## RECORDS PROVIDED
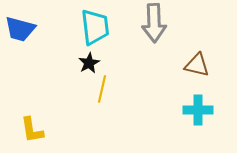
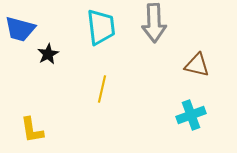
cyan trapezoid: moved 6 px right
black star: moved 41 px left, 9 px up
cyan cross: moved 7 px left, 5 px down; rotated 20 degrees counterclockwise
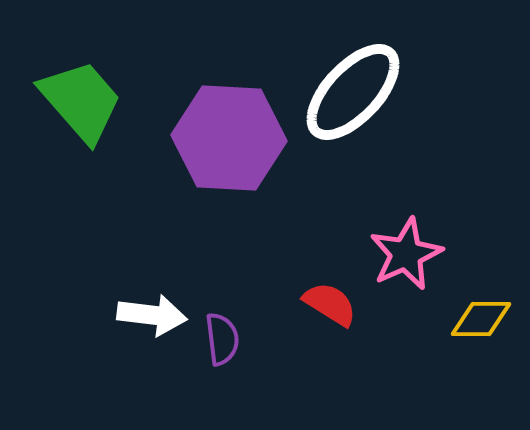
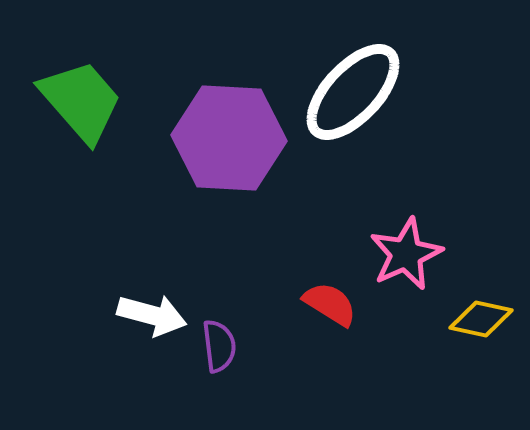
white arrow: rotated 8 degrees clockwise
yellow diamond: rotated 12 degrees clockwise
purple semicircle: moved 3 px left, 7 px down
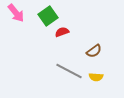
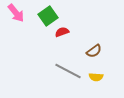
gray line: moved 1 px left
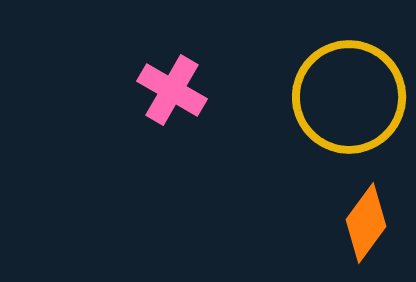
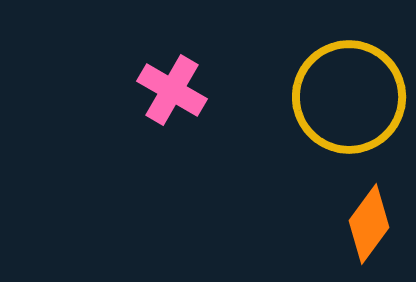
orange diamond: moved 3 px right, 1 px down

## DIRECTIONS FOR THIS TASK
Which lines of the records above contain the word "rotated"? Show each of them.

## WRITTEN SOLUTION
cyan cross: moved 7 px left, 5 px down; rotated 20 degrees counterclockwise
white arrow: rotated 8 degrees clockwise
yellow diamond: rotated 12 degrees clockwise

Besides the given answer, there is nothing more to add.